== Problem requirements ==
Give the number of lines in the data that contain "headset", and nothing more.

** Provided data follows **

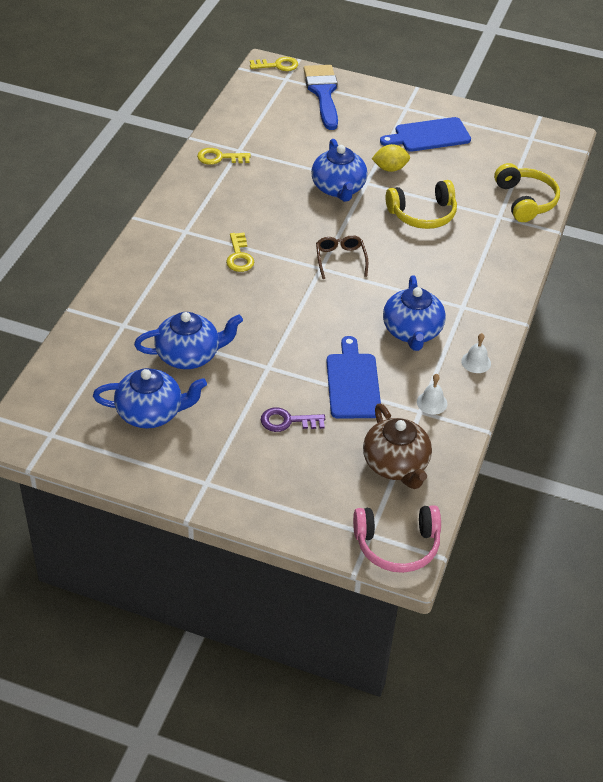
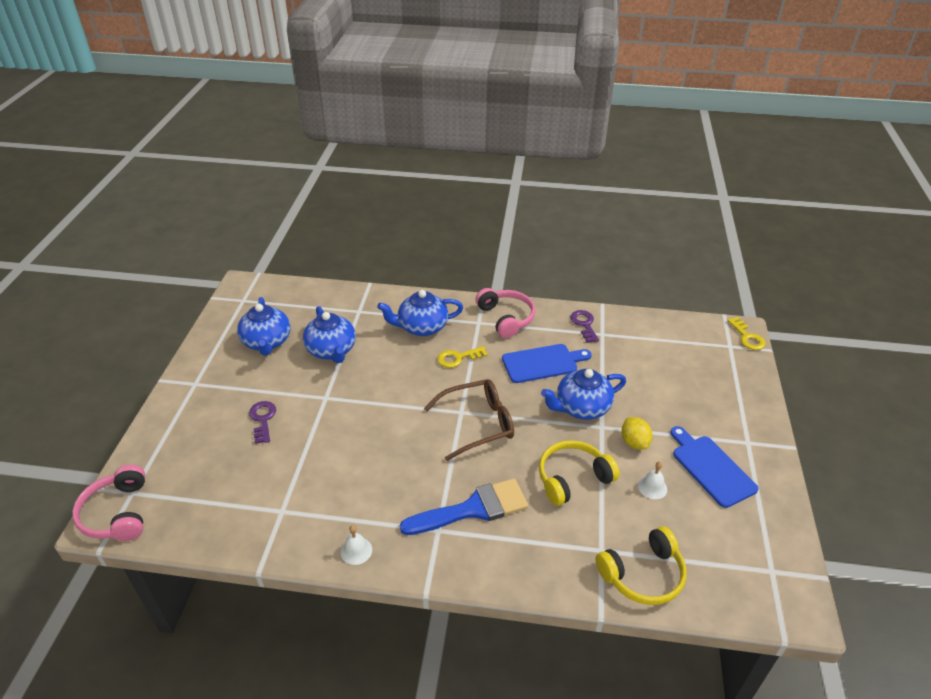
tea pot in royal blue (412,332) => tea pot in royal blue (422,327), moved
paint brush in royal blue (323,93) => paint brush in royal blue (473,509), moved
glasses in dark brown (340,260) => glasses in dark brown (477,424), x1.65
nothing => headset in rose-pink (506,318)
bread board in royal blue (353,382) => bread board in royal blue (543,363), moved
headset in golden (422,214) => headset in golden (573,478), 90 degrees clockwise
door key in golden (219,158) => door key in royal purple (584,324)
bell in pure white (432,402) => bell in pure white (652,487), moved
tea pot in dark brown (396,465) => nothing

** End of Provided data **

== Your response ==
2